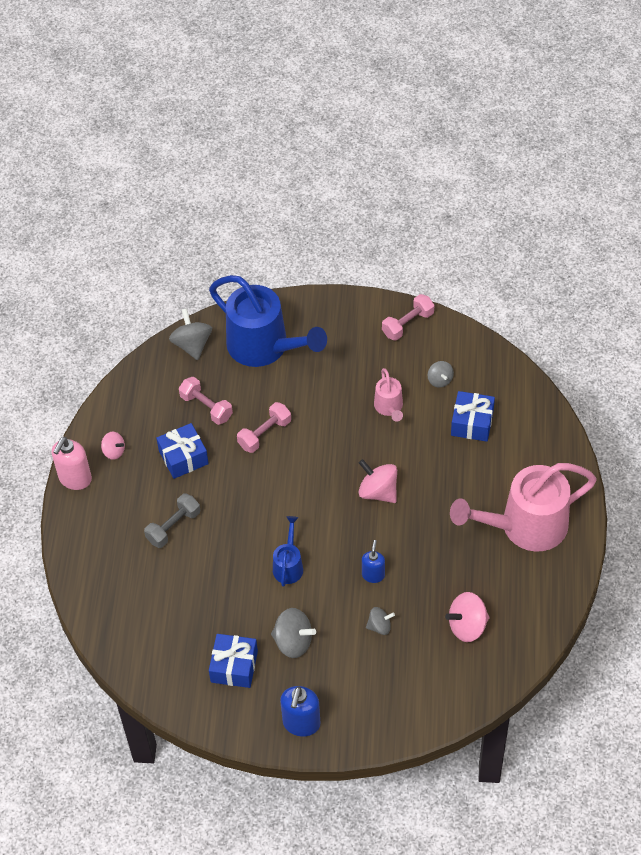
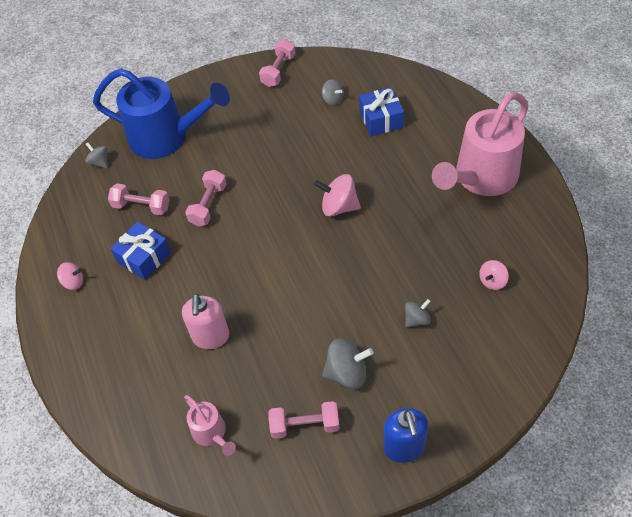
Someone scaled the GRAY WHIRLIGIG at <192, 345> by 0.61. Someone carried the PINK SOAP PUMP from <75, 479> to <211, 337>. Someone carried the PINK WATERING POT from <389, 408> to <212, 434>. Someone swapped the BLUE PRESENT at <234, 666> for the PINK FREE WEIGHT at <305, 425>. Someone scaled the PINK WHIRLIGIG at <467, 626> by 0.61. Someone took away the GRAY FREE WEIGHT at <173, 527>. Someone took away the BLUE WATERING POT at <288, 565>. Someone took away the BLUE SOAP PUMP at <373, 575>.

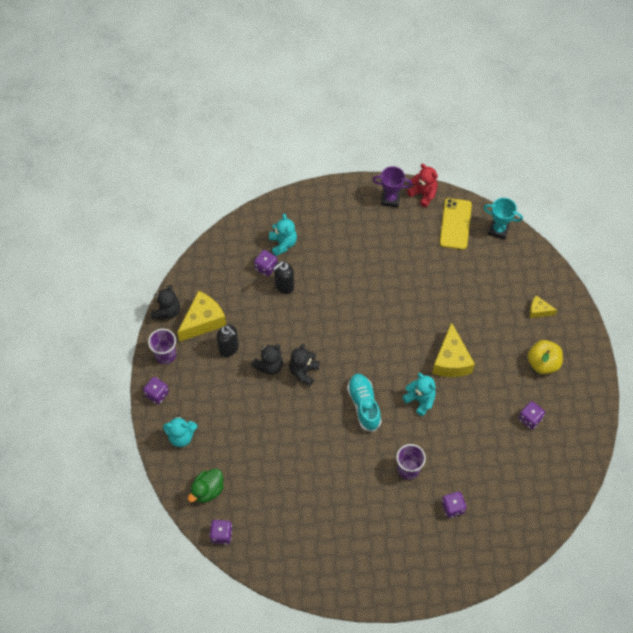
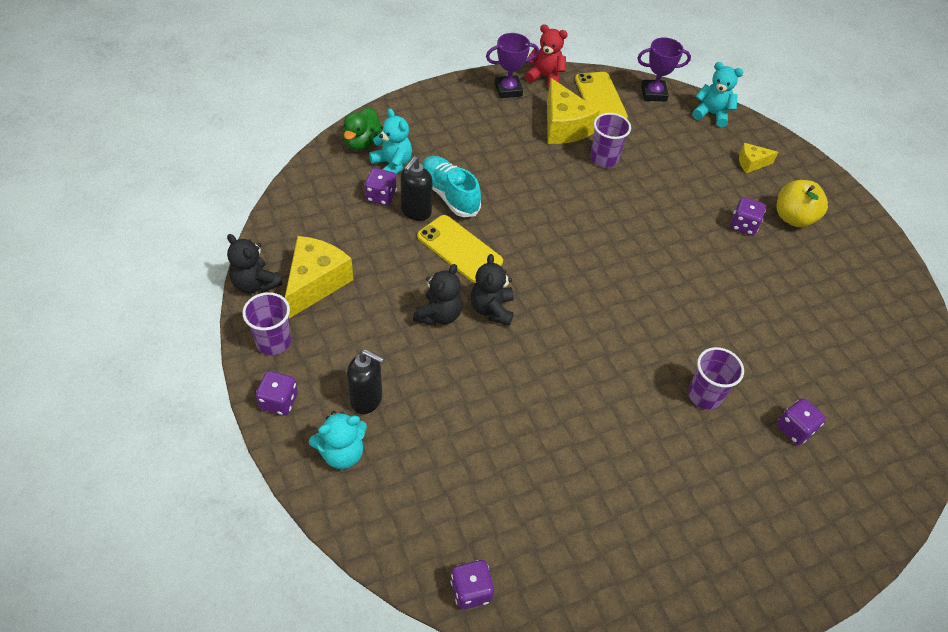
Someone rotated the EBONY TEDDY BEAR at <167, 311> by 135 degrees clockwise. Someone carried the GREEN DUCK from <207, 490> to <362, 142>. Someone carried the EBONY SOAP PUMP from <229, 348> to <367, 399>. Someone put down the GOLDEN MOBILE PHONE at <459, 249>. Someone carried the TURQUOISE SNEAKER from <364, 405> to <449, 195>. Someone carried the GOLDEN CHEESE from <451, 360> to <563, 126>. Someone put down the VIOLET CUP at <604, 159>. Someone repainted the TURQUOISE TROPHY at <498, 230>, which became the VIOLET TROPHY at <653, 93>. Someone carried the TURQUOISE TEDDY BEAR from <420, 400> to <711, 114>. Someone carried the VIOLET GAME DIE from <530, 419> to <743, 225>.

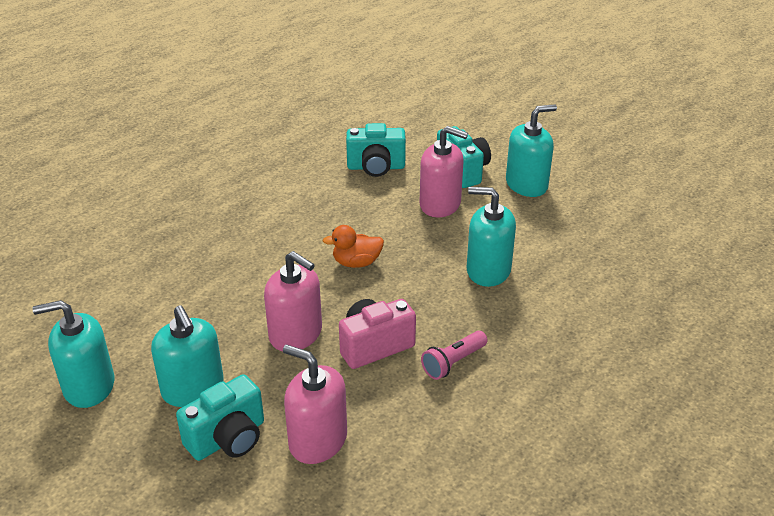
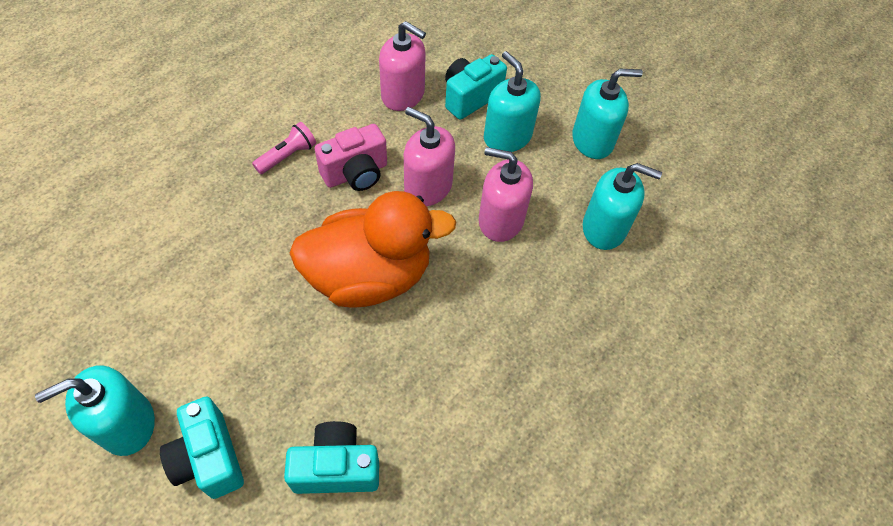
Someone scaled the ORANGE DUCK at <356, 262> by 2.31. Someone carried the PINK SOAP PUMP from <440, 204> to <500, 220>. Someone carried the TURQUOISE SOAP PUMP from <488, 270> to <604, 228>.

....

*TASK DESCRIPTION*. Copy out every line of the material above precisely, omitting the pictures.

*SOLVED PROBLEM*.
Someone scaled the GRAY WHIRLIGIG at <192, 345> by 0.61. Someone carried the PINK SOAP PUMP from <75, 479> to <211, 337>. Someone carried the PINK WATERING POT from <389, 408> to <212, 434>. Someone swapped the BLUE PRESENT at <234, 666> for the PINK FREE WEIGHT at <305, 425>. Someone scaled the PINK WHIRLIGIG at <467, 626> by 0.61. Someone took away the GRAY FREE WEIGHT at <173, 527>. Someone took away the BLUE WATERING POT at <288, 565>. Someone took away the BLUE SOAP PUMP at <373, 575>.

Someone rotated the EBONY TEDDY BEAR at <167, 311> by 135 degrees clockwise. Someone carried the GREEN DUCK from <207, 490> to <362, 142>. Someone carried the EBONY SOAP PUMP from <229, 348> to <367, 399>. Someone put down the GOLDEN MOBILE PHONE at <459, 249>. Someone carried the TURQUOISE SNEAKER from <364, 405> to <449, 195>. Someone carried the GOLDEN CHEESE from <451, 360> to <563, 126>. Someone put down the VIOLET CUP at <604, 159>. Someone repainted the TURQUOISE TROPHY at <498, 230>, which became the VIOLET TROPHY at <653, 93>. Someone carried the TURQUOISE TEDDY BEAR from <420, 400> to <711, 114>. Someone carried the VIOLET GAME DIE from <530, 419> to <743, 225>.

Someone scaled the ORANGE DUCK at <356, 262> by 2.31. Someone carried the PINK SOAP PUMP from <440, 204> to <500, 220>. Someone carried the TURQUOISE SOAP PUMP from <488, 270> to <604, 228>.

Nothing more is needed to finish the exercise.